### Written task
Return every line in the data below that contains the string "pizz".

┌──

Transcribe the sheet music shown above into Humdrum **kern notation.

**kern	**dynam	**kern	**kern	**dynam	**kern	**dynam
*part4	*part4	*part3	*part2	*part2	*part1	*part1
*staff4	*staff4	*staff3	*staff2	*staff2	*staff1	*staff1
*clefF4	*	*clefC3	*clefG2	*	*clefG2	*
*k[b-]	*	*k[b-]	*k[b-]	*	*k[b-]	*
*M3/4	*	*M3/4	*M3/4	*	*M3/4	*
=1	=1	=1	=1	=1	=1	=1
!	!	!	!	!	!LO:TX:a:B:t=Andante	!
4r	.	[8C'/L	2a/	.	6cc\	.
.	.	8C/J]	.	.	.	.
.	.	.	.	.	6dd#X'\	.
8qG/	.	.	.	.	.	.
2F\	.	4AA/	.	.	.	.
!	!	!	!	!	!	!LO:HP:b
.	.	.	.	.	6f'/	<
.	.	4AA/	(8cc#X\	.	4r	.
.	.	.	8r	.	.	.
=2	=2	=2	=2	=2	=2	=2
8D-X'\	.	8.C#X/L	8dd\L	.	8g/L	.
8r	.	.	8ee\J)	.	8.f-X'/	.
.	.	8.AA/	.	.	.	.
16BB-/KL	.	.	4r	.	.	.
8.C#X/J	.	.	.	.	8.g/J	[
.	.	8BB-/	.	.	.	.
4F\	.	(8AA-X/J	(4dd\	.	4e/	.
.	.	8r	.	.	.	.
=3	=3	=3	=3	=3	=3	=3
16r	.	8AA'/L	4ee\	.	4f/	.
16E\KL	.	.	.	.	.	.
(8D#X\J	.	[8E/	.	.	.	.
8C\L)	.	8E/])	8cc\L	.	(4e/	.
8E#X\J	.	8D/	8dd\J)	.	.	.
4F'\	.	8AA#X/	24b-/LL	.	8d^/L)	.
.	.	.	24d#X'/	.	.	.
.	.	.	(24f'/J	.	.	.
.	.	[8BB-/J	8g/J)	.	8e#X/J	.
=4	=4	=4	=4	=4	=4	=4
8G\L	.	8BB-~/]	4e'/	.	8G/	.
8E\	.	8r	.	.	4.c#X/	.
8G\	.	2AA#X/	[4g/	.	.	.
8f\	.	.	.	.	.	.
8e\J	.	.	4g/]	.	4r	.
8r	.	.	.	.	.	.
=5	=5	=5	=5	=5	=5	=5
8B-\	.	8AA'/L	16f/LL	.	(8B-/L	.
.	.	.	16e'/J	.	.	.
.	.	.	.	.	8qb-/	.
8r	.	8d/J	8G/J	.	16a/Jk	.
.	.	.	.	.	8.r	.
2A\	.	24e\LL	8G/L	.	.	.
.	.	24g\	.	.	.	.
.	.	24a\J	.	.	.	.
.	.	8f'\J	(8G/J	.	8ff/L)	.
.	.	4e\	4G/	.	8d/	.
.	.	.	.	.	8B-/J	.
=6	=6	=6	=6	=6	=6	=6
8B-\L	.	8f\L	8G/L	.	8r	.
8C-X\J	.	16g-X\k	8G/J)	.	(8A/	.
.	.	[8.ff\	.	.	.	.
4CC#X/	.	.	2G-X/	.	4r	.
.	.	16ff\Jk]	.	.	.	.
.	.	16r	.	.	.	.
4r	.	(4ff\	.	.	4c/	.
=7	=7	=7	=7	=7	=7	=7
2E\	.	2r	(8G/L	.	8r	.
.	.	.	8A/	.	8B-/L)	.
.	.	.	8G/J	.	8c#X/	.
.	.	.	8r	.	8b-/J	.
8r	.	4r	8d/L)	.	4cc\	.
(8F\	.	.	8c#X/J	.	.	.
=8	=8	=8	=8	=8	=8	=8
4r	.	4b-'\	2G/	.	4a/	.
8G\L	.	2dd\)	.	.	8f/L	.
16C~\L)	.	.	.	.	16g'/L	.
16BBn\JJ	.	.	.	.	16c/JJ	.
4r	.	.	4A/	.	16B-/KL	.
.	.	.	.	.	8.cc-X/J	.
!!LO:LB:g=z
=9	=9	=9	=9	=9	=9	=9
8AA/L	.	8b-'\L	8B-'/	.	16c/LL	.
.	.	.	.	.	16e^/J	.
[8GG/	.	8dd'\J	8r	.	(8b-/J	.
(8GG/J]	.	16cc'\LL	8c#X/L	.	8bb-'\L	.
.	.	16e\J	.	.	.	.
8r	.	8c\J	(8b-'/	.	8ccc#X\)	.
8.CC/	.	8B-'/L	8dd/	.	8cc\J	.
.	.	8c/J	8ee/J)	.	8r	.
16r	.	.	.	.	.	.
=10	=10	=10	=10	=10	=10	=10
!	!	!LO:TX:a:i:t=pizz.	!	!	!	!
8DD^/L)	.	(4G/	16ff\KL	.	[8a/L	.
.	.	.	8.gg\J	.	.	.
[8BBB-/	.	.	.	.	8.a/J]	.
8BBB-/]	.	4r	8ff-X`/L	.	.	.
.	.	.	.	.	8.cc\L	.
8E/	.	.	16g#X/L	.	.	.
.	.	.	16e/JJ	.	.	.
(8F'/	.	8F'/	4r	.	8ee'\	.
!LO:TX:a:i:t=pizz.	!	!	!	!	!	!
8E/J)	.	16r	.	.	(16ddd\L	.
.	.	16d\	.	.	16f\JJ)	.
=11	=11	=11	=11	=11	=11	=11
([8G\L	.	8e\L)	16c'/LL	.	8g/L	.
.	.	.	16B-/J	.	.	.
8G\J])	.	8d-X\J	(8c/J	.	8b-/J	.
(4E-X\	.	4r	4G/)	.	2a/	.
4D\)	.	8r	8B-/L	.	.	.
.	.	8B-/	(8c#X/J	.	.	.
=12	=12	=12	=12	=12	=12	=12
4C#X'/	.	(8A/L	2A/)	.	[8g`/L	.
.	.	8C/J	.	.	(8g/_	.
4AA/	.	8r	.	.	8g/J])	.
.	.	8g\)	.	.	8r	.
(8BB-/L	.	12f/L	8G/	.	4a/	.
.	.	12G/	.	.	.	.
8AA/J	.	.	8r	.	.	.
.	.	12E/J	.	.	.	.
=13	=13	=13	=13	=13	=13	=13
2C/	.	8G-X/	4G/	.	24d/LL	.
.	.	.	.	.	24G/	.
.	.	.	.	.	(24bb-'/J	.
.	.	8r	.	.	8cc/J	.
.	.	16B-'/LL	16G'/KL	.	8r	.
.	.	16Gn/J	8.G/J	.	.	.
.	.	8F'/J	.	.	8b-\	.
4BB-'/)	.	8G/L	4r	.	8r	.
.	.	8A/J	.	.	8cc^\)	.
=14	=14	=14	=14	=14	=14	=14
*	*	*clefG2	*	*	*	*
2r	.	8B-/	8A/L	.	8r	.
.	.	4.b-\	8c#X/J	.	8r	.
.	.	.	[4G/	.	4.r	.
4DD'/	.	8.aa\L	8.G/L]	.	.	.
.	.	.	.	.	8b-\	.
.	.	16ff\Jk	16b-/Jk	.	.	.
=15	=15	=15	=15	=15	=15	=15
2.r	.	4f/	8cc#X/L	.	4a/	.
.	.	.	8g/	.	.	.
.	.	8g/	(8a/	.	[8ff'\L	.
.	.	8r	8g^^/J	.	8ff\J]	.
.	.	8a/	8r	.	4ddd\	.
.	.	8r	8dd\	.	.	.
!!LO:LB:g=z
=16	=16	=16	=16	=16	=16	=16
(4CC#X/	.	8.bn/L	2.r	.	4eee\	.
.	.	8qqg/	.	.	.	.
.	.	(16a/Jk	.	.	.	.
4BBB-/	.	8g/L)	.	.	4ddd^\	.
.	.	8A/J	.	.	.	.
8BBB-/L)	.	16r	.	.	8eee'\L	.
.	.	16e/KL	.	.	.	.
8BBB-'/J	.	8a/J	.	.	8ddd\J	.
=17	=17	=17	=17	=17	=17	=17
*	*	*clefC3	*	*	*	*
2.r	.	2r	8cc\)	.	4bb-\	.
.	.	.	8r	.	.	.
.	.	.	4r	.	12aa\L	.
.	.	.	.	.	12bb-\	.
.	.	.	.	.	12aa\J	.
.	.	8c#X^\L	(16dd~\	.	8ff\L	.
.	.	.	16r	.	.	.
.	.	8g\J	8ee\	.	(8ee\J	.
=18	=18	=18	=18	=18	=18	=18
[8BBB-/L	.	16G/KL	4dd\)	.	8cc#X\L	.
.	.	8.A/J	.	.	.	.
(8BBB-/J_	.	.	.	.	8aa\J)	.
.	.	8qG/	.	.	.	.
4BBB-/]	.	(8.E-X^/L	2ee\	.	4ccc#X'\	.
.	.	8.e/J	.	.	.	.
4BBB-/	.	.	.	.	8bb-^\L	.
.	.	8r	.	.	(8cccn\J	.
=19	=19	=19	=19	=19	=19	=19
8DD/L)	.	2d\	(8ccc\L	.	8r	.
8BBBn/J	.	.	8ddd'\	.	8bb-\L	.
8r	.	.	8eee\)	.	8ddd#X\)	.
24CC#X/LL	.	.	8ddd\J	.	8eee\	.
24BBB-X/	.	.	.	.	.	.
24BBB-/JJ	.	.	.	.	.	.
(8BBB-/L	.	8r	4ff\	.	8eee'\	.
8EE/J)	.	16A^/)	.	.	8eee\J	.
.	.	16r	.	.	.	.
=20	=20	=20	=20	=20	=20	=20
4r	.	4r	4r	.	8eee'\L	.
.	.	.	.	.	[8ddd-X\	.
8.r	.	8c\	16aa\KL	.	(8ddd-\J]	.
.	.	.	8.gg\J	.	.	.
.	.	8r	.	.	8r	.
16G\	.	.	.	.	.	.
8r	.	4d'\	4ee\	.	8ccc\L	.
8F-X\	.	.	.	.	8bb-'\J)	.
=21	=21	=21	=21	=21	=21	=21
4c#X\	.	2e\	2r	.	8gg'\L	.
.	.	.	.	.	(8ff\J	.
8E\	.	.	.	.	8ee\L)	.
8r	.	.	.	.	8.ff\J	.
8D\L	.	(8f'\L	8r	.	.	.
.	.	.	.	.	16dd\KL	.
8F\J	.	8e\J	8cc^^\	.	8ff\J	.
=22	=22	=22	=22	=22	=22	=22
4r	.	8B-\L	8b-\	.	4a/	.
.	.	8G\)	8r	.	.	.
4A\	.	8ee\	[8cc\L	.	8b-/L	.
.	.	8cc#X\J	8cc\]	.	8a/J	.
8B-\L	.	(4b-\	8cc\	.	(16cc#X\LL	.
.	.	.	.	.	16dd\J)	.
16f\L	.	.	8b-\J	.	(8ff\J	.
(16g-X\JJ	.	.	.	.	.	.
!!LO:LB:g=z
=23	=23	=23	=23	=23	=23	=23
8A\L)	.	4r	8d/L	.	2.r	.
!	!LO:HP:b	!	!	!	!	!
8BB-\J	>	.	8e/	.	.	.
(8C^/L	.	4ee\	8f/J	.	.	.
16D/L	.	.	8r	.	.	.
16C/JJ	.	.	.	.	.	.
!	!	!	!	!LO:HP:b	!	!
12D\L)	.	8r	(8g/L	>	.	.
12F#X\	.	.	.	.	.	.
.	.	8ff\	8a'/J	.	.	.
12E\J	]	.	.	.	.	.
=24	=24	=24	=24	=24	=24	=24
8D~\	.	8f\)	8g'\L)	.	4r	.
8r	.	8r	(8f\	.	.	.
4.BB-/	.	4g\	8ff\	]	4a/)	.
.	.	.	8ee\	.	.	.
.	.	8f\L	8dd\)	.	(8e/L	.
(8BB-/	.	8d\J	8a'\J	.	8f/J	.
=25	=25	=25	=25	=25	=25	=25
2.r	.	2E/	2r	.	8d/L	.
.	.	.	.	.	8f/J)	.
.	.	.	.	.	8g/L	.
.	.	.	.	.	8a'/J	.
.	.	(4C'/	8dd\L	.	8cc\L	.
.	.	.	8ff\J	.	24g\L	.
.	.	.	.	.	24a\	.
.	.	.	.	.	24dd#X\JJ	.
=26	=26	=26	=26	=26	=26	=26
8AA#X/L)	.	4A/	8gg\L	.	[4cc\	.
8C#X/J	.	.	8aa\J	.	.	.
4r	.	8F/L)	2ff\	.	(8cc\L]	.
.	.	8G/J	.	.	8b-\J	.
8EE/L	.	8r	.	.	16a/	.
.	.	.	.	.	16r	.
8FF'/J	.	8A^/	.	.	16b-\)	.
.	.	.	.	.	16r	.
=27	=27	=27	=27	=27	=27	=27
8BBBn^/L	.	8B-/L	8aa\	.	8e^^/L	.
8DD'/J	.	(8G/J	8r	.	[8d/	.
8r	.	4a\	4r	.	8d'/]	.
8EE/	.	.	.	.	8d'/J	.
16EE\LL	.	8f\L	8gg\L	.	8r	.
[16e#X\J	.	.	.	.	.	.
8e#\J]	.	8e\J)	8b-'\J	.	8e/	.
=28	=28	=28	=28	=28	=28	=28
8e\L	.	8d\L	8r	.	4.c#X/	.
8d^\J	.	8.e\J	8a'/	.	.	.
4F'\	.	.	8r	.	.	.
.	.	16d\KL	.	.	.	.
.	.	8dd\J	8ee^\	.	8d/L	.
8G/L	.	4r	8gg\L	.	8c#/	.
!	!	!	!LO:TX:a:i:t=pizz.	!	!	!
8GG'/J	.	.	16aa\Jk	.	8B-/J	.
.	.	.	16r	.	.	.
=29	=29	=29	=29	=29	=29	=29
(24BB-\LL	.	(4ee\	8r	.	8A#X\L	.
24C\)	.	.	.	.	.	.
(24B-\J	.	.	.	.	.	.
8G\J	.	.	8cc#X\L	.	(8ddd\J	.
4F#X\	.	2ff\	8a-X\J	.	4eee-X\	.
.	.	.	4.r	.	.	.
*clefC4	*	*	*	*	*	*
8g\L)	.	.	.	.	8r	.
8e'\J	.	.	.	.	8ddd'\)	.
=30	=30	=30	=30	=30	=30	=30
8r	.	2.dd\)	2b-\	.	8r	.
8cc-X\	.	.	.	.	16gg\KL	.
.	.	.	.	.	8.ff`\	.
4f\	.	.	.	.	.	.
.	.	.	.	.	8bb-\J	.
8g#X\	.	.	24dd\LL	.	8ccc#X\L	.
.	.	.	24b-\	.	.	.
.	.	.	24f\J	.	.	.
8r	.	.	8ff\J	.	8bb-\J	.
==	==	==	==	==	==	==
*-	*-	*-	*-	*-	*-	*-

└──

### In response
!	!	!LO:TX:a:i:t=pizz.	!	!	!	!
!LO:TX:a:i:t=pizz.	!	!	!	!	!	!
!	!	!	!LO:TX:a:i:t=pizz.	!	!	!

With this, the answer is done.